■ **What needs to be done**:
Please gather every line in the items below that contains the word "major". Copy each of those lines in full.

■ **Provided records**:

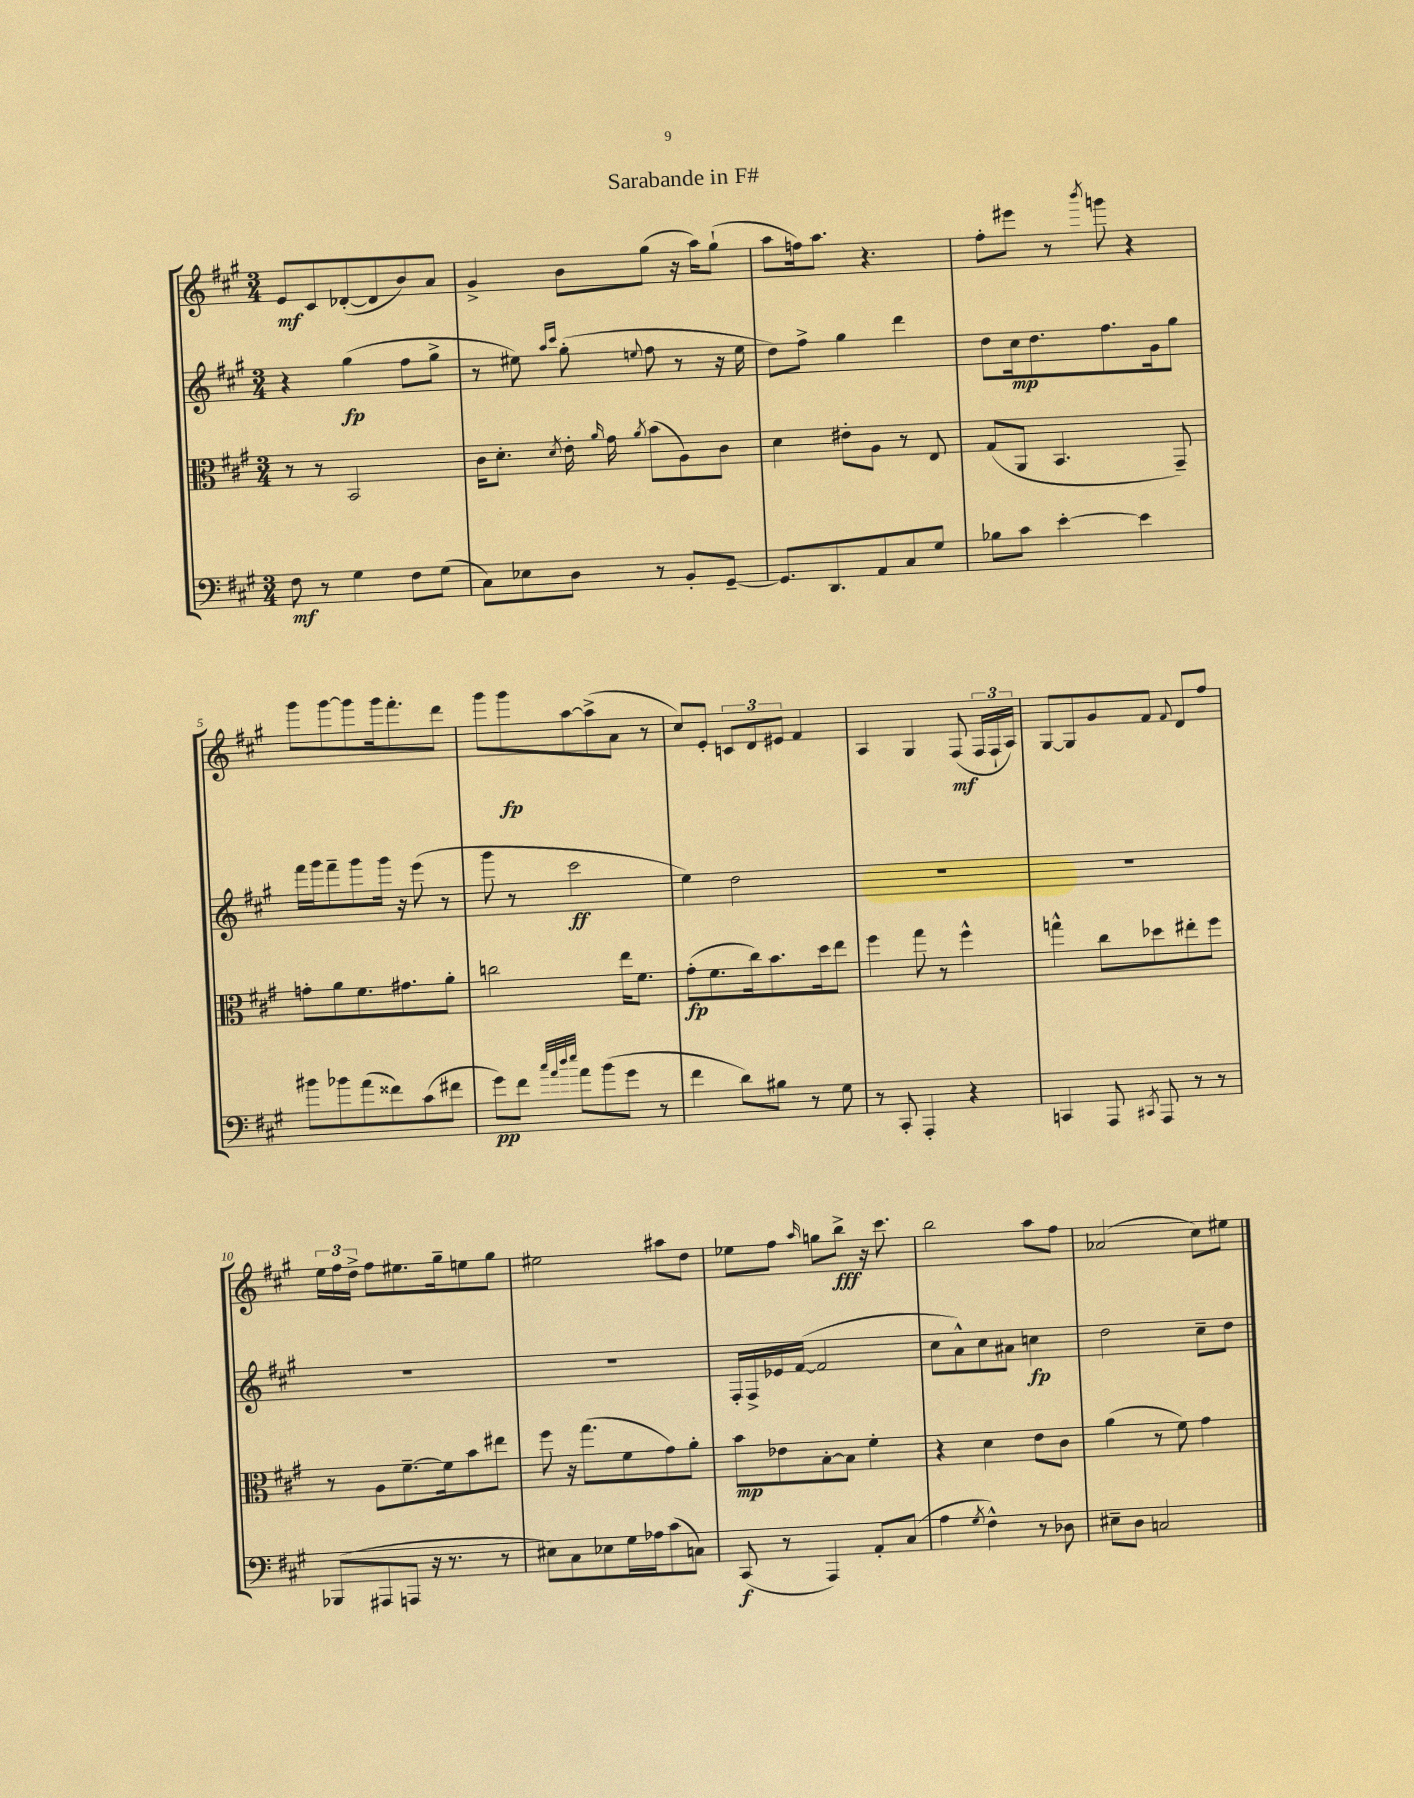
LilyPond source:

\header { title = "Sarabande in F#" }
<<
\new StaffGroup <<
\new Staff = "s0" {
    \clef treble \key a \major \numericTimeSignature \time 3/4
    \autoBeamOff e'8[\mf cis'8 des'8~-.( des'8 b'8) a'8] |
    gis'4-> b'8[ gis''8]( r16 a''16[) gis''8]-!( |
    a''8[ f''16) a''8.] r4. |
    fis''8[-. eis'''8] r8 \acciaccatura { b'''8 } g'''8 r4 |
    gis'''8[ gis'''8~ gis'''8 gis'''16 fis'''8.-. d'''8] |
    gis'''8[ gis'''8\fp a''8~ a''8->( a'8] r8 |
    cis''8[) e'8]-. \tuplet 3/2 { c'8[ d'8 eis'8] } fis'4 |
    a4 gis4 fis8\mf( \tuplet 3/2 { fis16[ fis16-! a16]) } |
    gis8[~ gis8 gis'8 fis'8] \appoggiatura { fis'8 } d'8[ fis''8] |
    \tuplet 3/2 { e''16[ fis''16 d''16]-> } fis''8[ eis''8. gis''16-- e''8 gis''8] |
    eis''2 ais''8[ d''8] |
    ees''8[ fis''8] \grace { a''16 } g''8[ b''8]->\fff r16 cis'''8. |
    b''2 a''8[ fis''8] |
    aes'2( cis''8[) eis''8] \bar "|." |
}
\new Staff = "s1" {
    \clef treble \key a \major \numericTimeSignature \time 3/4
    \autoBeamOff r4 gis''4\fp( fis''8[ gis''8]-> |
    r8 eis''8) \grace { a''16[ cis'''16] } gis''8-.( \appoggiatura { e''8 } fis''8 r8 r16 e''16 |
    d''8[) fis''8]-> gis''4 d'''4 |
    d''8[ cis''16\mp d''8. fis''8. gis'16 gis''8] |
    fis'''16[ gis'''16 fis'''8-- gis'''8 gis'''16] r16 e'''8( r8 |
    gis'''8 r8 cis'''2\ff |
    e''4) d''2 |
    R2. |
    R2. |
    R2. |
    R2. |
    fis16[-. fis16-> ees'16 fis'16]~( fis'2 |
    cis''8[ a'8-^) cis''8 ais'8] c''4\fp |
    d''2 cis''8[-- d''8] \bar "|." |
}
\new Staff = "s2" {
    \clef alto \key a \major \numericTimeSignature \time 3/4
    \autoBeamOff r8 r8 b,2 |
    cis'16[ d'8.]-. \acciaccatura { d'8 } e'16-. \grace { a'16 } gis'16 \acciaccatura { a'8 } b'8[( a8) cis'8] |
    d'4 eis'8[-. a8] r8 e8 |
    gis8[( a,8] b,4. gis,8--) |
    g'8[-. a'8 fis'8. gis'8. a'8]-. |
    c''2 e''16[ fis'8.] |
    gis'8[-.\fp( fis'8. cis''16) b'8. d''16 e''8] |
    fis''4 gis''8 r8 fis''4-^ |
    g''4-^ cis''8[ des''8 eis''8-. fis''8] |
    r8 a8[ fis'8.~-- fis'16 b'8 eis''8] |
    fis''8 r16 gis''8.[( fis'8 gis'8) a'8]-. |
    b'8[\mp ees'8 b8~-. b8] fis'4-. |
    r4 d'4 e'8[ cis'8] |
    a'4( r8 fis'8) gis'4 \bar "|." |
}
\new Staff = "s3" {
    \clef bass \key a \major \numericTimeSignature \time 3/4
    \autoBeamOff fis8\mf r8 gis4 fis8[ gis8]( |
    cis8[) ees8 d8] r8 b,8[-. gis,8]~-- |
    gis,8.[ d,8. a,8 cis8 gis8] |
    bes8[ cis'8] e'4~-. e'4 |
    bis'8[ bes'8 a'8( fisis'8) cis'8( fis'8] |
    gis'8[\pp) fis'8] \grace { cis''32[ a'32 d''32 e''32] } a'8[ b'8( gis'8] r8 |
    fis'4 d'8[) bis8] r8 gis8 |
    r8 cis,8-. a,,4-. r4 |
    c,4 a,,8 \acciaccatura { cis,8 } a,,8 r8 r8 |
    bes,,8[( ais,,8 a,,8] r16 r8. r8 |
    eis8[) cis8 ees8 gis16 aes16 cis'8( c8]) |
    cis,8\f( r8 a,,4) a,8[-. cis8]( |
    a4 \acciaccatura { gis8 } fis4-^) r8 des8 |
    eis8[-- d8] c2 \bar "|." |
}
>>
>>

■ **Task answer**:
    \clef treble \key a \major \numericTimeSignature \time 3/4
    \clef treble \key a \major \numericTimeSignature \time 3/4
    \clef alto \key a \major \numericTimeSignature \time 3/4
    \clef bass \key a \major \numericTimeSignature \time 3/4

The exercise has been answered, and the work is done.